** Task details **
Transcribe the records below. Leave every line exactly as written.

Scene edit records

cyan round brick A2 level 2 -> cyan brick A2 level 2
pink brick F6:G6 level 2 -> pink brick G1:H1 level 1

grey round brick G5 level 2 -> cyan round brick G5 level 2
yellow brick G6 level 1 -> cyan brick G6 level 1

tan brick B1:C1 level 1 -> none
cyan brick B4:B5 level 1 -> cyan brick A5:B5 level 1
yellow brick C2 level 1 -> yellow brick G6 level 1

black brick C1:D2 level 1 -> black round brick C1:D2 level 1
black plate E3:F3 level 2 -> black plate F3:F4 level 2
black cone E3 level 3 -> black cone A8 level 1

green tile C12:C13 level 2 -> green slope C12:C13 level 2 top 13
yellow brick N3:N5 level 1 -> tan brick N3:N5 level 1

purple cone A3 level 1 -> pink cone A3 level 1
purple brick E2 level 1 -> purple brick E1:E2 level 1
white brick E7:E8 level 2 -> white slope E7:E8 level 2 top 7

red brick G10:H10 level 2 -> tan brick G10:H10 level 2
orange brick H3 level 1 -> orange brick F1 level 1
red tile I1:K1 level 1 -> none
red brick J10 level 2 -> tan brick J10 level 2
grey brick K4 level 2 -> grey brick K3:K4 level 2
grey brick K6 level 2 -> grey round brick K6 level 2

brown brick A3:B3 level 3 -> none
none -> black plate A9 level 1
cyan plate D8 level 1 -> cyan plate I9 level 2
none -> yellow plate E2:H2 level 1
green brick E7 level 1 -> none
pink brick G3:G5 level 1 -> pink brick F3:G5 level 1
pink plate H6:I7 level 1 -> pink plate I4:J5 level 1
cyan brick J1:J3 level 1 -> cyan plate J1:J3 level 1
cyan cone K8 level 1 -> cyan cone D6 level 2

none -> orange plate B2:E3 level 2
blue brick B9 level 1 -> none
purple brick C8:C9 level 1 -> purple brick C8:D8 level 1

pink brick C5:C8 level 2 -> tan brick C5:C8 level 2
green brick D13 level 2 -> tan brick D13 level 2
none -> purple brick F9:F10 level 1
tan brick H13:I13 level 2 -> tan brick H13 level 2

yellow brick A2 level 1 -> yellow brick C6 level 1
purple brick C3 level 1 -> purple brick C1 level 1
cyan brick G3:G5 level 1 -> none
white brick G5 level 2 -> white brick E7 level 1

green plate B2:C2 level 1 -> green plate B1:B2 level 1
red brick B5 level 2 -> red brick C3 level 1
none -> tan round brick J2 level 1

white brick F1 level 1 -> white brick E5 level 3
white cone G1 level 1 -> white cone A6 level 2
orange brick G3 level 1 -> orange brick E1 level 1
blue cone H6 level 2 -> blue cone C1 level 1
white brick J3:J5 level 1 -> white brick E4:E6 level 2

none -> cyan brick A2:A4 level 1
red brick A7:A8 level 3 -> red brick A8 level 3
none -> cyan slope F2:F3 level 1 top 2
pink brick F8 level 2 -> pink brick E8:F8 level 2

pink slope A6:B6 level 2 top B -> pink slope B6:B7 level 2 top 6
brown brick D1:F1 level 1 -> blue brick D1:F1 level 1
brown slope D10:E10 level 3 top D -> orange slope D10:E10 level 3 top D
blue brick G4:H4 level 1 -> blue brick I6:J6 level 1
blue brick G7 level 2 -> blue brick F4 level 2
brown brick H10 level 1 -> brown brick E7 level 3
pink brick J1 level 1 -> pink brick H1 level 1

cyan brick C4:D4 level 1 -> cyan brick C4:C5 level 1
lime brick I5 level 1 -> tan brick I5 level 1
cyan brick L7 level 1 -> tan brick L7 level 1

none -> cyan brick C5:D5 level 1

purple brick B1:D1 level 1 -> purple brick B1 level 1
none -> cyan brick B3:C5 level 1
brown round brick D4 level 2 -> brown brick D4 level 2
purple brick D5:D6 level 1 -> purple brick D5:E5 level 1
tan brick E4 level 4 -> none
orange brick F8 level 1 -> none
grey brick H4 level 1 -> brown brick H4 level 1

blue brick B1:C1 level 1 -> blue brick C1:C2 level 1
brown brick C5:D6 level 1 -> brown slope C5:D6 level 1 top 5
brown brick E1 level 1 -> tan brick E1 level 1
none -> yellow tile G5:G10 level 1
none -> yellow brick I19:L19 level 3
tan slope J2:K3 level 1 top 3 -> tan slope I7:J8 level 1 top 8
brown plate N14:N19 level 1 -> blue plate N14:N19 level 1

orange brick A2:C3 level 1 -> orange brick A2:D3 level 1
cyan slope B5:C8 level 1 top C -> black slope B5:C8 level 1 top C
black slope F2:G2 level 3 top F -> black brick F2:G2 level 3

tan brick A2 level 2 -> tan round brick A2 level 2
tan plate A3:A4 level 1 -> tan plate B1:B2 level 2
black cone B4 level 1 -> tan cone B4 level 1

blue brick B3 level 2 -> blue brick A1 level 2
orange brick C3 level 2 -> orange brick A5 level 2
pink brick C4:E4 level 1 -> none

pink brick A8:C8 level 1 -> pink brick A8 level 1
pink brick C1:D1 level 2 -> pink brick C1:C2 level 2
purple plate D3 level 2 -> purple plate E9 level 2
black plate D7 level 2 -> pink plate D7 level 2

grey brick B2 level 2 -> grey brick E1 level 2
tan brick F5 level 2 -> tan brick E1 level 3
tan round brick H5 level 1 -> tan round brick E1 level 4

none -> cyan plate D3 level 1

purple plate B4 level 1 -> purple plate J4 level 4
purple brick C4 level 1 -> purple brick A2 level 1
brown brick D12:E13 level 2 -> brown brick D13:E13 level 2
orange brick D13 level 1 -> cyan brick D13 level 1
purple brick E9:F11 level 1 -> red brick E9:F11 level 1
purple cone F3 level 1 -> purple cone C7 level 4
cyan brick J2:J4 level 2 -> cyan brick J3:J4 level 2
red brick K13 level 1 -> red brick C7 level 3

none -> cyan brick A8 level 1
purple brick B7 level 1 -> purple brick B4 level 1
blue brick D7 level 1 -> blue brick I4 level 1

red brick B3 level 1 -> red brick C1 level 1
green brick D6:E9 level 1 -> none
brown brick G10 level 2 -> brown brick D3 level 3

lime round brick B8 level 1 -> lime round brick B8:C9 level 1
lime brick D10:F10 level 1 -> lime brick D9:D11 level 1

** Result **
cyan round brick A2 level 2 -> cyan brick A2 level 2
pink brick F6:G6 level 2 -> pink brick G1:H1 level 1

grey round brick G5 level 2 -> cyan round brick G5 level 2
yellow brick G6 level 1 -> cyan brick G6 level 1

tan brick B1:C1 level 1 -> none
cyan brick B4:B5 level 1 -> cyan brick A5:B5 level 1
yellow brick C2 level 1 -> yellow brick G6 level 1

black brick C1:D2 level 1 -> black round brick C1:D2 level 1
black plate E3:F3 level 2 -> black plate F3:F4 level 2
black cone E3 level 3 -> black cone A8 level 1

green tile C12:C13 level 2 -> green slope C12:C13 level 2 top 13
yellow brick N3:N5 level 1 -> tan brick N3:N5 level 1

purple cone A3 level 1 -> pink cone A3 level 1
purple brick E2 level 1 -> purple brick E1:E2 level 1
white brick E7:E8 level 2 -> white slope E7:E8 level 2 top 7

red brick G10:H10 level 2 -> tan brick G10:H10 level 2
orange brick H3 level 1 -> orange brick F1 level 1
red tile I1:K1 level 1 -> none
red brick J10 level 2 -> tan brick J10 level 2
grey brick K4 level 2 -> grey brick K3:K4 level 2
grey brick K6 level 2 -> grey round brick K6 level 2

brown brick A3:B3 level 3 -> none
none -> black plate A9 level 1
cyan plate D8 level 1 -> cyan plate I9 level 2
none -> yellow plate E2:H2 level 1
green brick E7 level 1 -> none
pink brick G3:G5 level 1 -> pink brick F3:G5 level 1
pink plate H6:I7 level 1 -> pink plate I4:J5 level 1
cyan brick J1:J3 level 1 -> cyan plate J1:J3 level 1
cyan cone K8 level 1 -> cyan cone D6 level 2

none -> orange plate B2:E3 level 2
blue brick B9 level 1 -> none
purple brick C8:C9 level 1 -> purple brick C8:D8 level 1

pink brick C5:C8 level 2 -> tan brick C5:C8 level 2
green brick D13 level 2 -> tan brick D13 level 2
none -> purple brick F9:F10 level 1
tan brick H13:I13 level 2 -> tan brick H13 level 2

yellow brick A2 level 1 -> yellow brick C6 level 1
purple brick C3 level 1 -> purple brick C1 level 1
cyan brick G3:G5 level 1 -> none
white brick G5 level 2 -> white brick E7 level 1

green plate B2:C2 level 1 -> green plate B1:B2 level 1
red brick B5 level 2 -> red brick C3 level 1
none -> tan round brick J2 level 1

white brick F1 level 1 -> white brick E5 level 3
white cone G1 level 1 -> white cone A6 level 2
orange brick G3 level 1 -> orange brick E1 level 1
blue cone H6 level 2 -> blue cone C1 level 1
white brick J3:J5 level 1 -> white brick E4:E6 level 2

none -> cyan brick A2:A4 level 1
red brick A7:A8 level 3 -> red brick A8 level 3
none -> cyan slope F2:F3 level 1 top 2
pink brick F8 level 2 -> pink brick E8:F8 level 2

pink slope A6:B6 level 2 top B -> pink slope B6:B7 level 2 top 6
brown brick D1:F1 level 1 -> blue brick D1:F1 level 1
brown slope D10:E10 level 3 top D -> orange slope D10:E10 level 3 top D
blue brick G4:H4 level 1 -> blue brick I6:J6 level 1
blue brick G7 level 2 -> blue brick F4 level 2
brown brick H10 level 1 -> brown brick E7 level 3
pink brick J1 level 1 -> pink brick H1 level 1

cyan brick C4:D4 level 1 -> cyan brick C4:C5 level 1
lime brick I5 level 1 -> tan brick I5 level 1
cyan brick L7 level 1 -> tan brick L7 level 1

none -> cyan brick C5:D5 level 1

purple brick B1:D1 level 1 -> purple brick B1 level 1
none -> cyan brick B3:C5 level 1
brown round brick D4 level 2 -> brown brick D4 level 2
purple brick D5:D6 level 1 -> purple brick D5:E5 level 1
tan brick E4 level 4 -> none
orange brick F8 level 1 -> none
grey brick H4 level 1 -> brown brick H4 level 1

blue brick B1:C1 level 1 -> blue brick C1:C2 level 1
brown brick C5:D6 level 1 -> brown slope C5:D6 level 1 top 5
brown brick E1 level 1 -> tan brick E1 level 1
none -> yellow tile G5:G10 level 1
none -> yellow brick I19:L19 level 3
tan slope J2:K3 level 1 top 3 -> tan slope I7:J8 level 1 top 8
brown plate N14:N19 level 1 -> blue plate N14:N19 level 1

orange brick A2:C3 level 1 -> orange brick A2:D3 level 1
cyan slope B5:C8 level 1 top C -> black slope B5:C8 level 1 top C
black slope F2:G2 level 3 top F -> black brick F2:G2 level 3

tan brick A2 level 2 -> tan round brick A2 level 2
tan plate A3:A4 level 1 -> tan plate B1:B2 level 2
black cone B4 level 1 -> tan cone B4 level 1

blue brick B3 level 2 -> blue brick A1 level 2
orange brick C3 level 2 -> orange brick A5 level 2
pink brick C4:E4 level 1 -> none

pink brick A8:C8 level 1 -> pink brick A8 level 1
pink brick C1:D1 level 2 -> pink brick C1:C2 level 2
purple plate D3 level 2 -> purple plate E9 level 2
black plate D7 level 2 -> pink plate D7 level 2

grey brick B2 level 2 -> grey brick E1 level 2
tan brick F5 level 2 -> tan brick E1 level 3
tan round brick H5 level 1 -> tan round brick E1 level 4

none -> cyan plate D3 level 1

purple plate B4 level 1 -> purple plate J4 level 4
purple brick C4 level 1 -> purple brick A2 level 1
brown brick D12:E13 level 2 -> brown brick D13:E13 level 2
orange brick D13 level 1 -> cyan brick D13 level 1
purple brick E9:F11 level 1 -> red brick E9:F11 level 1
purple cone F3 level 1 -> purple cone C7 level 4
cyan brick J2:J4 level 2 -> cyan brick J3:J4 level 2
red brick K13 level 1 -> red brick C7 level 3

none -> cyan brick A8 level 1
purple brick B7 level 1 -> purple brick B4 level 1
blue brick D7 level 1 -> blue brick I4 level 1

red brick B3 level 1 -> red brick C1 level 1
green brick D6:E9 level 1 -> none
brown brick G10 level 2 -> brown brick D3 level 3

lime round brick B8 level 1 -> lime round brick B8:C9 level 1
lime brick D10:F10 level 1 -> lime brick D9:D11 level 1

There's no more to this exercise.